*Exercise goal:* Begin the copy at the line containing "red trapezoid: (146, 219) -> (96, 54), moved" in the data below and end it at the line containing "cyan triangle: (101, 255) -> (54, 139), moved", keeping each line exact and leaving out pictures.

Shape position updates
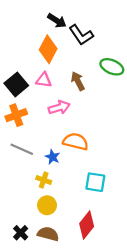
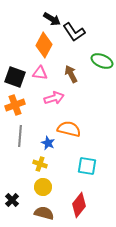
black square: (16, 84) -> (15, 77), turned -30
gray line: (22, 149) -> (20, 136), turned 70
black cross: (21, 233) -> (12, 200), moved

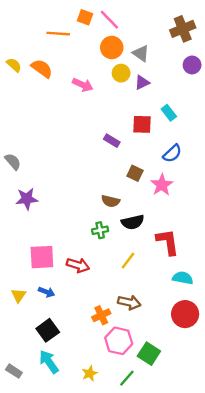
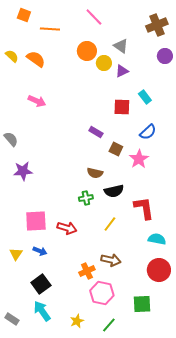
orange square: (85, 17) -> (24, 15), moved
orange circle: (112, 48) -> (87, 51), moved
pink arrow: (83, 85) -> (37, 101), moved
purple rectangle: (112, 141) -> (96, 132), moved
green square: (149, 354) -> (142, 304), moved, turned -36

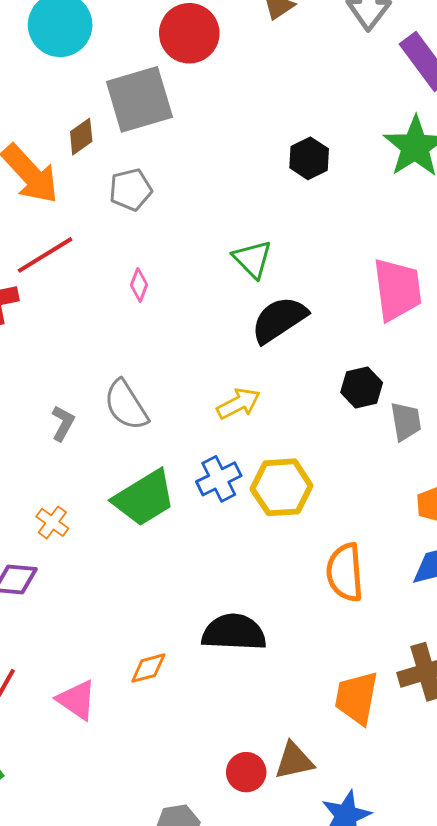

* * *

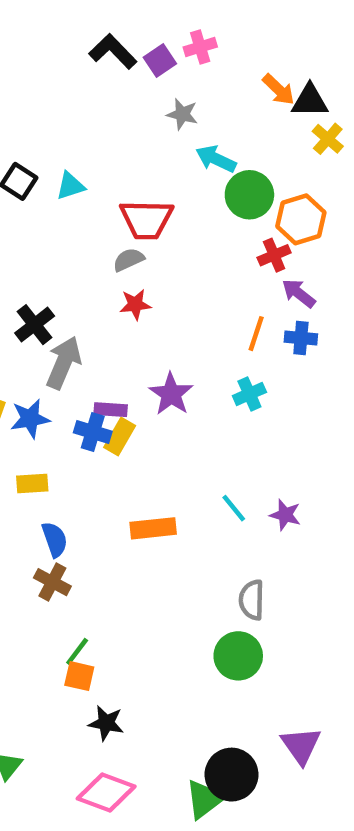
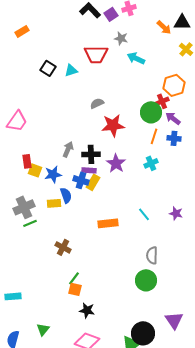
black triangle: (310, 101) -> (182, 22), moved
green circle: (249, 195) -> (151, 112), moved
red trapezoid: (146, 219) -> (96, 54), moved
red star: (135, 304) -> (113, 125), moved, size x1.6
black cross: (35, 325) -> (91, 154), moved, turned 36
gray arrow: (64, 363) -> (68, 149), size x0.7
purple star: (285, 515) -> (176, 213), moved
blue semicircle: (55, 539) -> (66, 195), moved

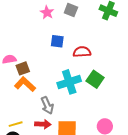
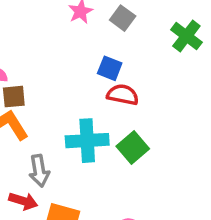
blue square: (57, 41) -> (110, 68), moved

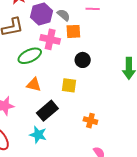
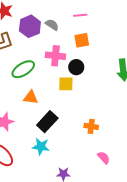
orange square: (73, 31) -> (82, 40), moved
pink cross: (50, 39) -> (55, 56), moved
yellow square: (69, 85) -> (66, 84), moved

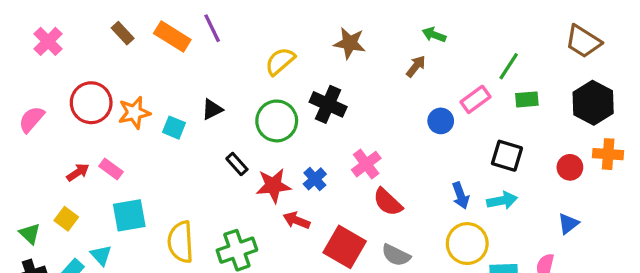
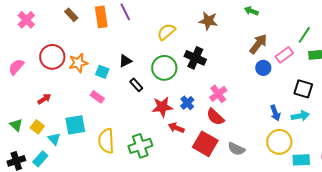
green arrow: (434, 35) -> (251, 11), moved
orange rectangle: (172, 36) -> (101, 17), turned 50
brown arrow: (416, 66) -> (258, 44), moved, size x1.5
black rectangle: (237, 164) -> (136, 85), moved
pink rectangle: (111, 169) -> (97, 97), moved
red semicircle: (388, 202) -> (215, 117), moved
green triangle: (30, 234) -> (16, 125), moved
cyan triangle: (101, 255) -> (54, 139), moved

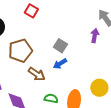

*Written solution:*
red trapezoid: (146, 219) -> (96, 54), moved
red star: (135, 304) -> (113, 125), moved, size x1.6
black cross: (35, 325) -> (91, 154), moved, turned 36
gray arrow: (64, 363) -> (68, 149), size x0.7
purple star: (285, 515) -> (176, 213), moved
blue semicircle: (55, 539) -> (66, 195), moved

blue square: (57, 41) -> (110, 68), moved

orange square: (73, 31) -> (82, 40), moved
pink cross: (50, 39) -> (55, 56), moved
yellow square: (69, 85) -> (66, 84), moved

green arrow: (434, 35) -> (251, 11), moved
orange rectangle: (172, 36) -> (101, 17), turned 50
brown arrow: (416, 66) -> (258, 44), moved, size x1.5
black rectangle: (237, 164) -> (136, 85), moved
pink rectangle: (111, 169) -> (97, 97), moved
red semicircle: (388, 202) -> (215, 117), moved
green triangle: (30, 234) -> (16, 125), moved
cyan triangle: (101, 255) -> (54, 139), moved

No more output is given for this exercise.